## Task item
Take the line containing "R7: 2.2k (FB, VCC) -> 2.2k (FB, SIG)" and every line after it to the end of the records, and copy them exactly, leaving out pictures.

## Data records
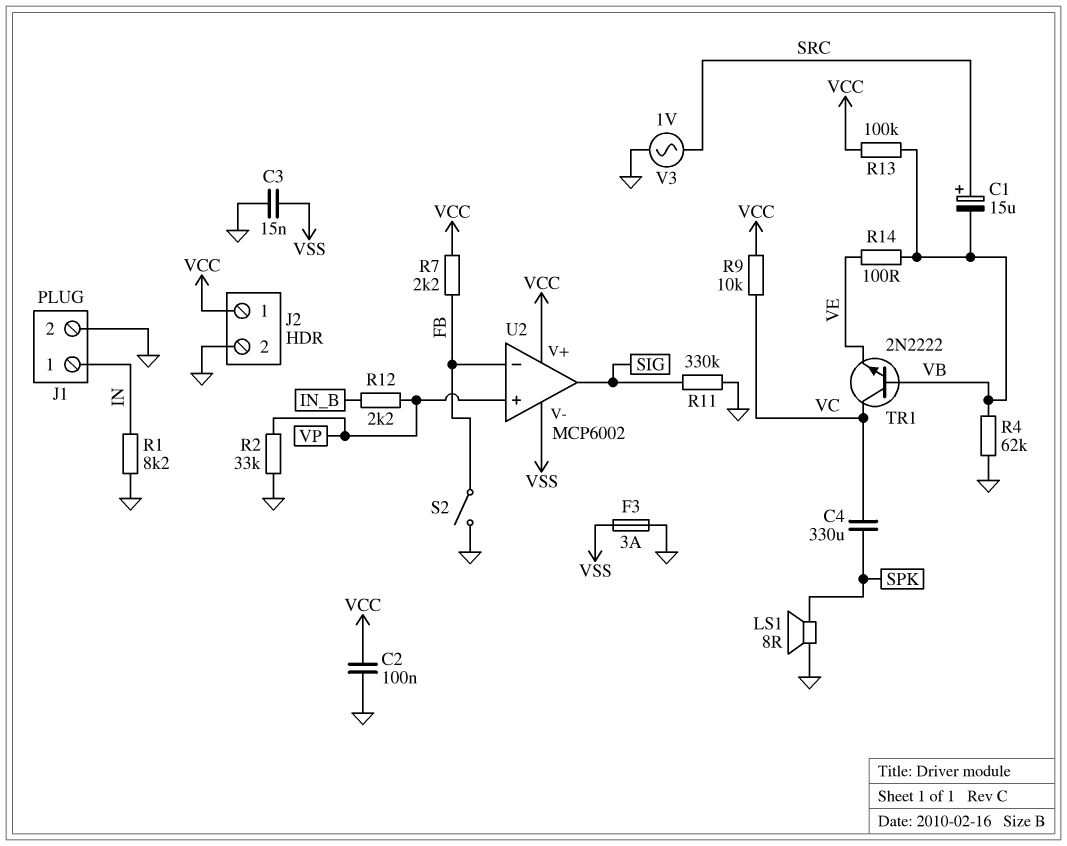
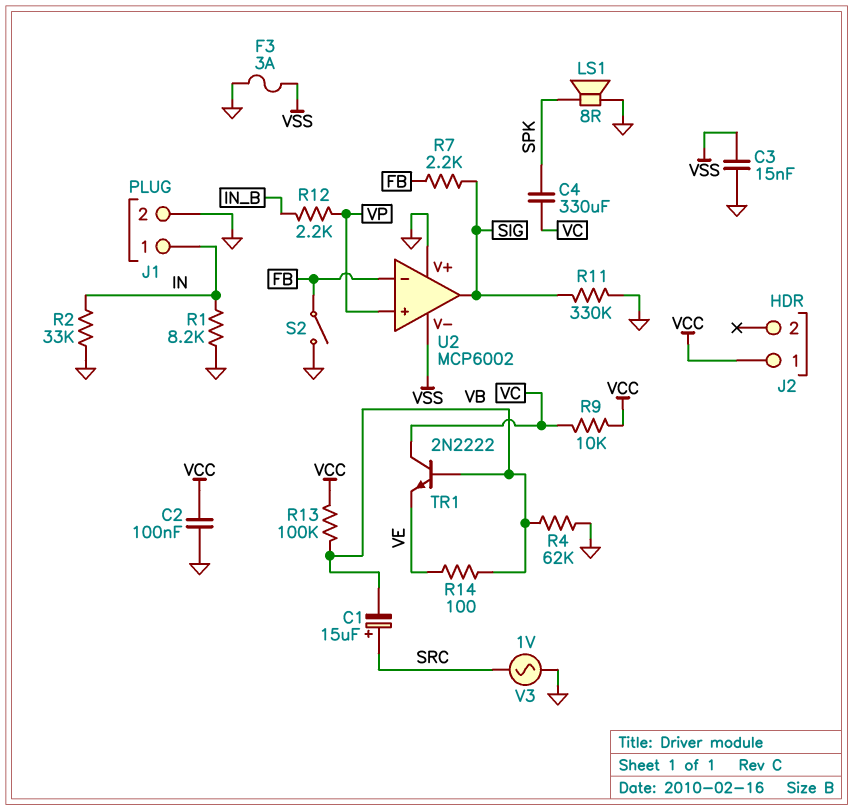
J2 pin 2: GND -> none
R2: 33k (GND, VP) -> 33k (GND, IN)
R7: 2.2k (FB, VCC) -> 2.2k (FB, SIG)
U2 pin V+: VCC -> GND

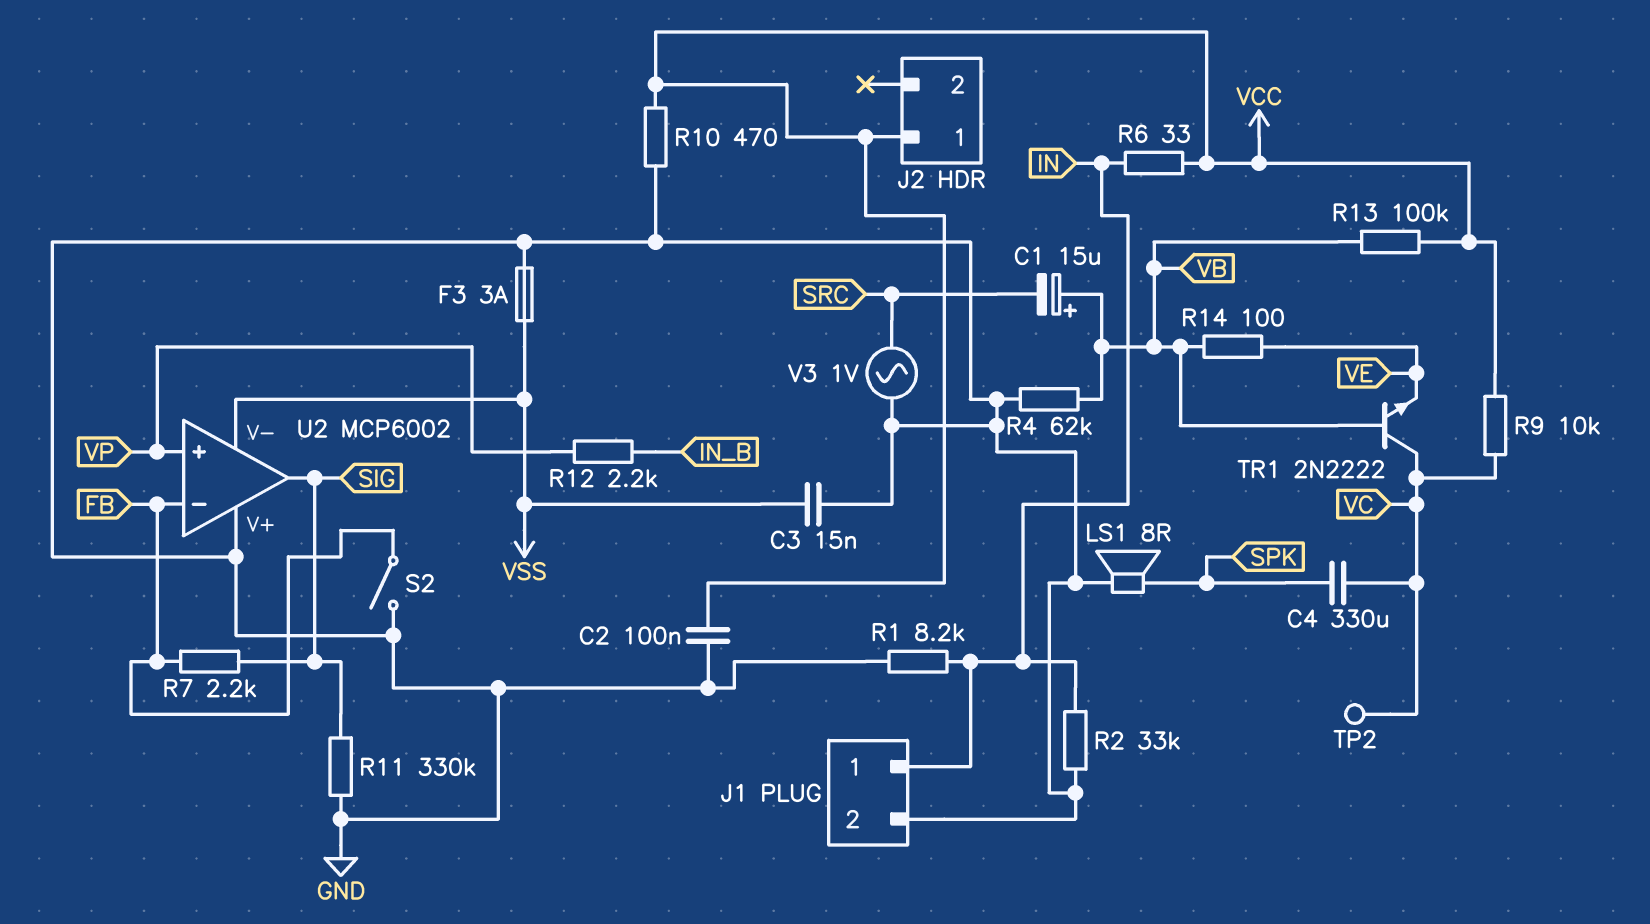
C1: 15uF (plus SRC, minus VB) -> 15uF (plus VB, minus SRC)
R6: none -> 33 (IN, VCC)
R10: none -> 470 (GND, VCC)
TP2: none -> test point (VC)

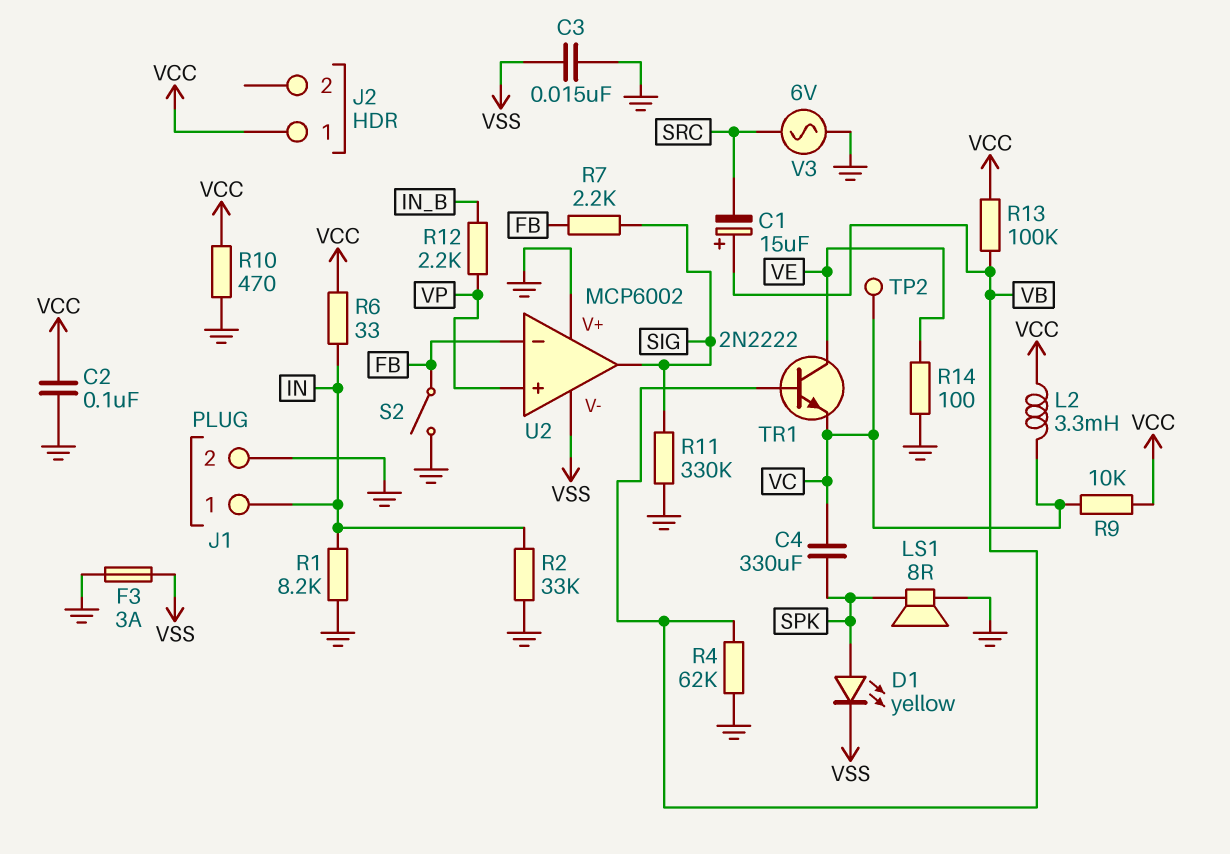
D1: none -> LED yellow (A SPK, K VSS)
L2: none -> 3.3mH (VC, VCC)
R14: 100 (VB, VE) -> 100 (GND, VE)
TR1: NPN 2N2222 (B VB, C VC, E VE) -> NPN 2N2222 (B VB, C VE, E VC)
V3: AC 1V (GND, SRC) -> AC 6V (GND, SRC)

## Answer box
R7: 2.2k (FB, VCC) -> 2.2k (FB, SIG)
U2 pin V+: VCC -> GND

C1: 15uF (plus SRC, minus VB) -> 15uF (plus VB, minus SRC)
R6: none -> 33 (IN, VCC)
R10: none -> 470 (GND, VCC)
TP2: none -> test point (VC)

D1: none -> LED yellow (A SPK, K VSS)
L2: none -> 3.3mH (VC, VCC)
R14: 100 (VB, VE) -> 100 (GND, VE)
TR1: NPN 2N2222 (B VB, C VC, E VE) -> NPN 2N2222 (B VB, C VE, E VC)
V3: AC 1V (GND, SRC) -> AC 6V (GND, SRC)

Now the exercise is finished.